# THE PROBLEM:
These records need to be repeated exactly, every one of them.

# INFORMATION:
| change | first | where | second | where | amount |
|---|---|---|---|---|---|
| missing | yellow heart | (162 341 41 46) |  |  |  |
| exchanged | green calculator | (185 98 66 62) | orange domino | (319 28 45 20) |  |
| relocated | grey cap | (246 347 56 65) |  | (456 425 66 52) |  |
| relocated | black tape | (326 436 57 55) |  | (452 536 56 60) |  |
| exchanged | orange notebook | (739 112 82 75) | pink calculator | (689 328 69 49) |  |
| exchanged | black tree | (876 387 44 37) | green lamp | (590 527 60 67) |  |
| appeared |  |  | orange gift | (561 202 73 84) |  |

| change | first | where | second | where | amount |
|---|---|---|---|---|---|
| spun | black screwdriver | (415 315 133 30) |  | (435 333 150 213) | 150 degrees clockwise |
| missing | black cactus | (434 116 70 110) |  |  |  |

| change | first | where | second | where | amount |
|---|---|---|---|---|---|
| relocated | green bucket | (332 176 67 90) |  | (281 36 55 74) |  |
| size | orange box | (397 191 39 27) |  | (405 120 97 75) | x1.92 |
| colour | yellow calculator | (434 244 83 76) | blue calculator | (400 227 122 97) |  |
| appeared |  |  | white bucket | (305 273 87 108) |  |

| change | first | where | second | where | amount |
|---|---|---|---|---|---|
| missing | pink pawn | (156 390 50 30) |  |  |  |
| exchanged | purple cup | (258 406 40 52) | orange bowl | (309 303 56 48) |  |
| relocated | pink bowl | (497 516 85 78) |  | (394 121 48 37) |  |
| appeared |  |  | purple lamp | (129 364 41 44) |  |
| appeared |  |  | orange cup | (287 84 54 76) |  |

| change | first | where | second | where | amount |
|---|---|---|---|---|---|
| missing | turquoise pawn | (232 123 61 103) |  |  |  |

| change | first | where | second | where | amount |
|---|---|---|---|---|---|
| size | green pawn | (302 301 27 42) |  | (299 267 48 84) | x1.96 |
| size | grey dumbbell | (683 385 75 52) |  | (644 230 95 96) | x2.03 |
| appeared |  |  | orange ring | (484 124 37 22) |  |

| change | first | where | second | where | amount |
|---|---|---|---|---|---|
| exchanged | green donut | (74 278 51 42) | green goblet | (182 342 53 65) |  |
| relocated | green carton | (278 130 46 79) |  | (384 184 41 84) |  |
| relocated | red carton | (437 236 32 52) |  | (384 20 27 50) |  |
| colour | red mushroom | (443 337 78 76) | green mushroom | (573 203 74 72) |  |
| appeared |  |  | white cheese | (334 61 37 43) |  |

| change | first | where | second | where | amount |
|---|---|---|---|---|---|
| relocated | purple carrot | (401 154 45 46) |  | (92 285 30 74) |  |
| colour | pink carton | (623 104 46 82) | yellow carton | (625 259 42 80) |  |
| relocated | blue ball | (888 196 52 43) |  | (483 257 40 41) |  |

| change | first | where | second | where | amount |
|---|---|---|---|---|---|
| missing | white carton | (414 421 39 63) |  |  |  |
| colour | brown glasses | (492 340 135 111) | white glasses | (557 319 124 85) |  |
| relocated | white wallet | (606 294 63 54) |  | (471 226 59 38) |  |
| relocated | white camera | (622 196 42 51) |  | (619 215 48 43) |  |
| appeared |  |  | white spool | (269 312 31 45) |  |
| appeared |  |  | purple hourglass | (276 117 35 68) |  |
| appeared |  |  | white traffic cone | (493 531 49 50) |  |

# RESPONSE FOR THIS EXERCISE:
| change | first | where | second | where | amount |
|---|---|---|---|---|---|
| missing | yellow heart | (162 341 41 46) |  |  |  |
| exchanged | green calculator | (185 98 66 62) | orange domino | (319 28 45 20) |  |
| relocated | grey cap | (246 347 56 65) |  | (456 425 66 52) |  |
| relocated | black tape | (326 436 57 55) |  | (452 536 56 60) |  |
| exchanged | orange notebook | (739 112 82 75) | pink calculator | (689 328 69 49) |  |
| exchanged | black tree | (876 387 44 37) | green lamp | (590 527 60 67) |  |
| appeared |  |  | orange gift | (561 202 73 84) |  |

| change | first | where | second | where | amount |
|---|---|---|---|---|---|
| spun | black screwdriver | (415 315 133 30) |  | (435 333 150 213) | 150 degrees clockwise |
| missing | black cactus | (434 116 70 110) |  |  |  |

| change | first | where | second | where | amount |
|---|---|---|---|---|---|
| relocated | green bucket | (332 176 67 90) |  | (281 36 55 74) |  |
| size | orange box | (397 191 39 27) |  | (405 120 97 75) | x1.92 |
| colour | yellow calculator | (434 244 83 76) | blue calculator | (400 227 122 97) |  |
| appeared |  |  | white bucket | (305 273 87 108) |  |

| change | first | where | second | where | amount |
|---|---|---|---|---|---|
| missing | pink pawn | (156 390 50 30) |  |  |  |
| exchanged | purple cup | (258 406 40 52) | orange bowl | (309 303 56 48) |  |
| relocated | pink bowl | (497 516 85 78) |  | (394 121 48 37) |  |
| appeared |  |  | purple lamp | (129 364 41 44) |  |
| appeared |  |  | orange cup | (287 84 54 76) |  |

| change | first | where | second | where | amount |
|---|---|---|---|---|---|
| missing | turquoise pawn | (232 123 61 103) |  |  |  |

| change | first | where | second | where | amount |
|---|---|---|---|---|---|
| size | green pawn | (302 301 27 42) |  | (299 267 48 84) | x1.96 |
| size | grey dumbbell | (683 385 75 52) |  | (644 230 95 96) | x2.03 |
| appeared |  |  | orange ring | (484 124 37 22) |  |

| change | first | where | second | where | amount |
|---|---|---|---|---|---|
| exchanged | green donut | (74 278 51 42) | green goblet | (182 342 53 65) |  |
| relocated | green carton | (278 130 46 79) |  | (384 184 41 84) |  |
| relocated | red carton | (437 236 32 52) |  | (384 20 27 50) |  |
| colour | red mushroom | (443 337 78 76) | green mushroom | (573 203 74 72) |  |
| appeared |  |  | white cheese | (334 61 37 43) |  |

| change | first | where | second | where | amount |
|---|---|---|---|---|---|
| relocated | purple carrot | (401 154 45 46) |  | (92 285 30 74) |  |
| colour | pink carton | (623 104 46 82) | yellow carton | (625 259 42 80) |  |
| relocated | blue ball | (888 196 52 43) |  | (483 257 40 41) |  |

| change | first | where | second | where | amount |
|---|---|---|---|---|---|
| missing | white carton | (414 421 39 63) |  |  |  |
| colour | brown glasses | (492 340 135 111) | white glasses | (557 319 124 85) |  |
| relocated | white wallet | (606 294 63 54) |  | (471 226 59 38) |  |
| relocated | white camera | (622 196 42 51) |  | (619 215 48 43) |  |
| appeared |  |  | white spool | (269 312 31 45) |  |
| appeared |  |  | purple hourglass | (276 117 35 68) |  |
| appeared |  |  | white traffic cone | (493 531 49 50) |  |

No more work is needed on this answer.